### Records for processing:
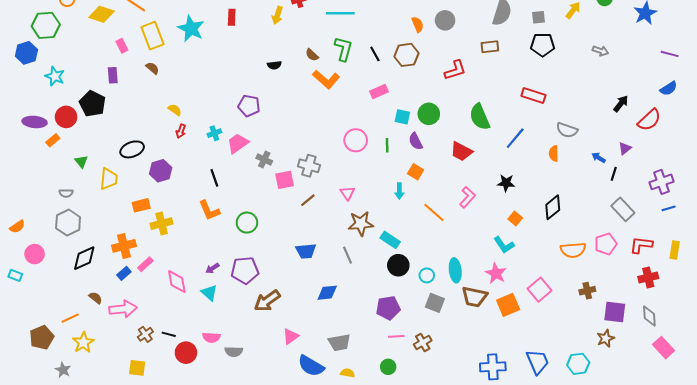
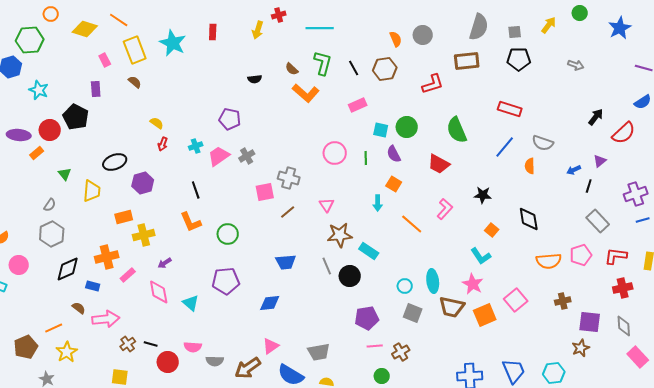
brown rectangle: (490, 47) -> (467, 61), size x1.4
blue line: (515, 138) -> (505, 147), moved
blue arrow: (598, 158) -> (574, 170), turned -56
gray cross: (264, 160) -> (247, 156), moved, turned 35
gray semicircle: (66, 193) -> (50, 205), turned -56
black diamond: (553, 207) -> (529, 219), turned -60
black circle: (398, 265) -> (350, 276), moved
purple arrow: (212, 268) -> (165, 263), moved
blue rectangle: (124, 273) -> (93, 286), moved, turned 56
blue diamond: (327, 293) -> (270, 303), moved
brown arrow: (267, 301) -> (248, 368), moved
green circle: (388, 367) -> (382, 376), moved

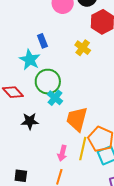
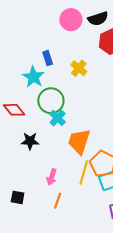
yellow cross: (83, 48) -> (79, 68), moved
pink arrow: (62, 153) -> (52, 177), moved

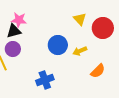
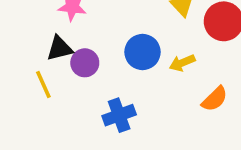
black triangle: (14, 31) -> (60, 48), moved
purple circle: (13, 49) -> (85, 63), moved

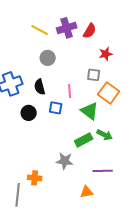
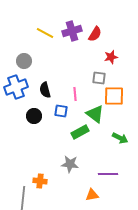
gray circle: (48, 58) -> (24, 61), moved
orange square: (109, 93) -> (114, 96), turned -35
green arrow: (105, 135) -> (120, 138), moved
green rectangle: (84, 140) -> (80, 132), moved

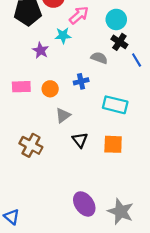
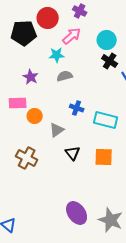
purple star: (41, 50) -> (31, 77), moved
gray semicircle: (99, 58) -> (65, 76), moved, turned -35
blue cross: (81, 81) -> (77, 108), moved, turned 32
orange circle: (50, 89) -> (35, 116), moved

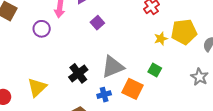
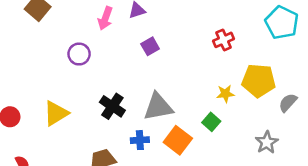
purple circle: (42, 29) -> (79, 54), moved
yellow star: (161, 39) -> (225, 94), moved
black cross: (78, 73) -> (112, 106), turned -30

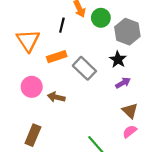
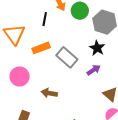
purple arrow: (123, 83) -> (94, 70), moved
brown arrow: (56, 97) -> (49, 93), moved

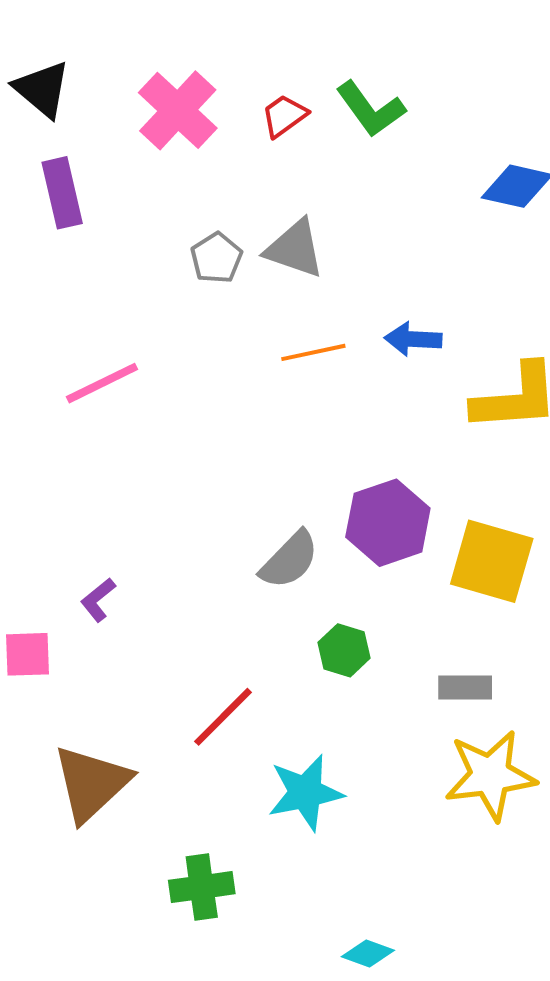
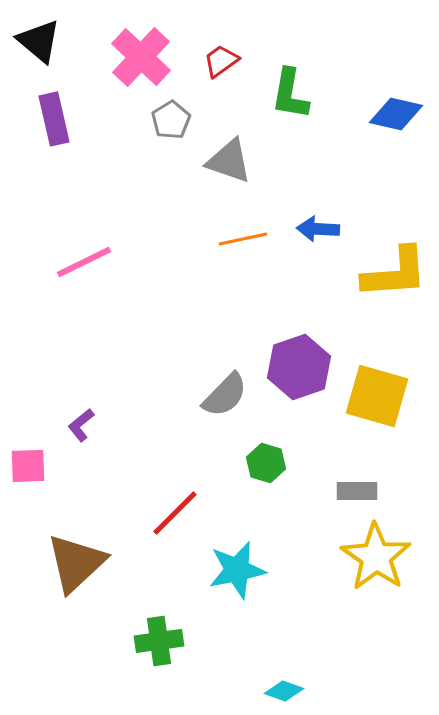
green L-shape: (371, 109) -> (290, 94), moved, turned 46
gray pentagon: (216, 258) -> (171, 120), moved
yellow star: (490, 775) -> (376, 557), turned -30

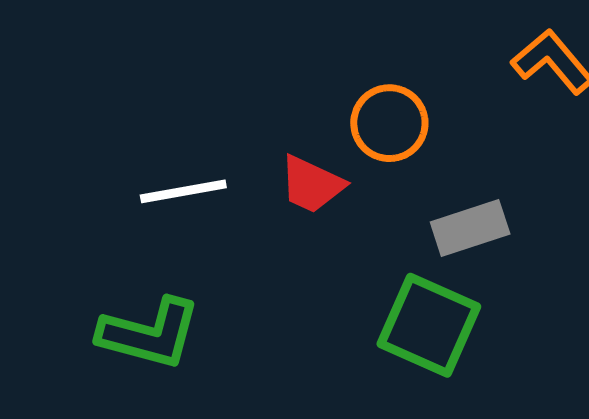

### The task:
Output all of the data exactly as it stands, minus any images.

### Exercise answer:
brown rectangle: (490, 47) -> (467, 61), size x1.4
blue line: (515, 138) -> (505, 147), moved
blue arrow: (598, 158) -> (574, 170), turned -56
gray cross: (264, 160) -> (247, 156), moved, turned 35
gray semicircle: (66, 193) -> (50, 205), turned -56
black diamond: (553, 207) -> (529, 219), turned -60
black circle: (398, 265) -> (350, 276), moved
purple arrow: (212, 268) -> (165, 263), moved
blue rectangle: (124, 273) -> (93, 286), moved, turned 56
blue diamond: (327, 293) -> (270, 303), moved
brown arrow: (267, 301) -> (248, 368), moved
green circle: (388, 367) -> (382, 376), moved

yellow cross: (83, 48) -> (79, 68), moved
pink arrow: (62, 153) -> (52, 177), moved

black triangle: (14, 31) -> (60, 48), moved
purple circle: (13, 49) -> (85, 63), moved

gray circle: (48, 58) -> (24, 61), moved
orange square: (109, 93) -> (114, 96), turned -35
green arrow: (105, 135) -> (120, 138), moved
green rectangle: (84, 140) -> (80, 132), moved

purple star: (41, 50) -> (31, 77), moved
gray semicircle: (99, 58) -> (65, 76), moved, turned -35
blue cross: (81, 81) -> (77, 108), moved, turned 32
orange circle: (50, 89) -> (35, 116), moved

purple circle: (42, 29) -> (79, 54), moved
yellow star: (161, 39) -> (225, 94), moved
black cross: (78, 73) -> (112, 106), turned -30

purple arrow: (123, 83) -> (94, 70), moved
brown arrow: (56, 97) -> (49, 93), moved

green L-shape: (371, 109) -> (290, 94), moved, turned 46
gray pentagon: (216, 258) -> (171, 120), moved
yellow star: (490, 775) -> (376, 557), turned -30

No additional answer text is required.